++++ Supplied information ++++

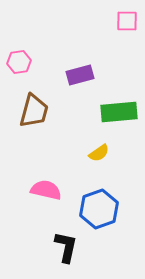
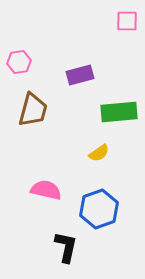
brown trapezoid: moved 1 px left, 1 px up
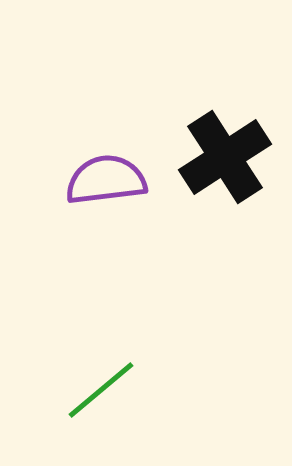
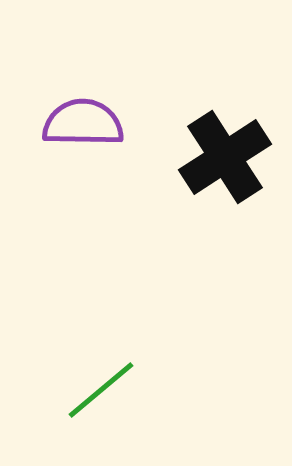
purple semicircle: moved 23 px left, 57 px up; rotated 8 degrees clockwise
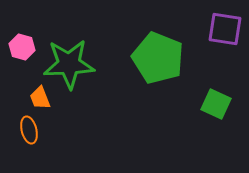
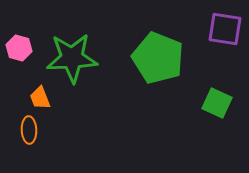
pink hexagon: moved 3 px left, 1 px down
green star: moved 3 px right, 6 px up
green square: moved 1 px right, 1 px up
orange ellipse: rotated 12 degrees clockwise
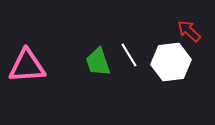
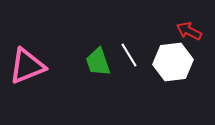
red arrow: rotated 15 degrees counterclockwise
white hexagon: moved 2 px right
pink triangle: rotated 18 degrees counterclockwise
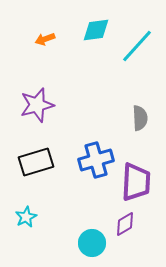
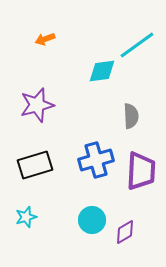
cyan diamond: moved 6 px right, 41 px down
cyan line: moved 1 px up; rotated 12 degrees clockwise
gray semicircle: moved 9 px left, 2 px up
black rectangle: moved 1 px left, 3 px down
purple trapezoid: moved 5 px right, 11 px up
cyan star: rotated 10 degrees clockwise
purple diamond: moved 8 px down
cyan circle: moved 23 px up
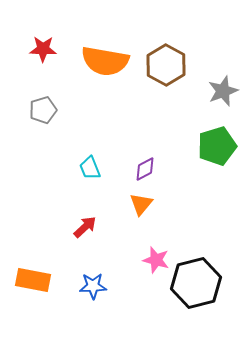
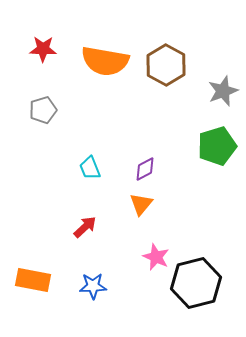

++++

* [What the task asks]: In full and without changes, repeat the listing above, but not its pictures.

* [Result of this exercise]:
brown trapezoid: moved 1 px left, 1 px up
purple semicircle: moved 23 px left, 57 px up; rotated 8 degrees clockwise
pink hexagon: moved 3 px left, 1 px down
green star: moved 3 px right, 6 px up
green square: moved 1 px right, 1 px up
orange ellipse: rotated 12 degrees clockwise
red arrow: rotated 15 degrees counterclockwise
white hexagon: moved 2 px right
pink triangle: rotated 18 degrees counterclockwise
cyan diamond: moved 6 px right, 41 px down
cyan line: moved 1 px up; rotated 12 degrees clockwise
gray semicircle: moved 9 px left, 2 px up
black rectangle: moved 1 px left, 3 px down
purple trapezoid: moved 5 px right, 11 px up
cyan star: rotated 10 degrees clockwise
purple diamond: moved 8 px down
cyan circle: moved 23 px up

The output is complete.